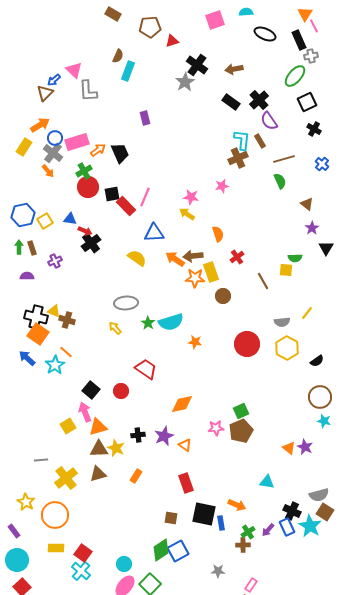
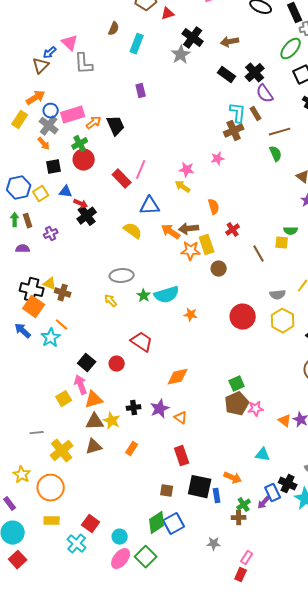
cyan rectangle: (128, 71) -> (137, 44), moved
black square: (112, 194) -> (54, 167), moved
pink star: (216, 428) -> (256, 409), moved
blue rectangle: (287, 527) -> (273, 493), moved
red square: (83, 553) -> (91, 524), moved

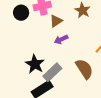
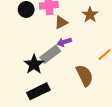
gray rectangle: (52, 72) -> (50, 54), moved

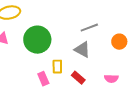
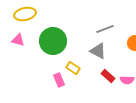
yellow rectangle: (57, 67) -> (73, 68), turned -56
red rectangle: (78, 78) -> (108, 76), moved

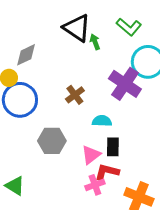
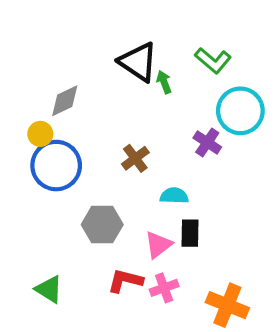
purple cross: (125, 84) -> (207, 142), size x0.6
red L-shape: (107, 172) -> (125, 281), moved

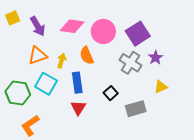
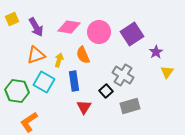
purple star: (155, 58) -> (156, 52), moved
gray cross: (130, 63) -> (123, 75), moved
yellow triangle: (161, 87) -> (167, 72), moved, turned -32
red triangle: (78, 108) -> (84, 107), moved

::::::::::

→ **Exercise**
Look for the word "gray" in the data, then return every line that contains it.

→ **Exercise solution**
gray rectangle: (52, 72) -> (50, 54), moved
gray cross: (130, 63) -> (123, 75), moved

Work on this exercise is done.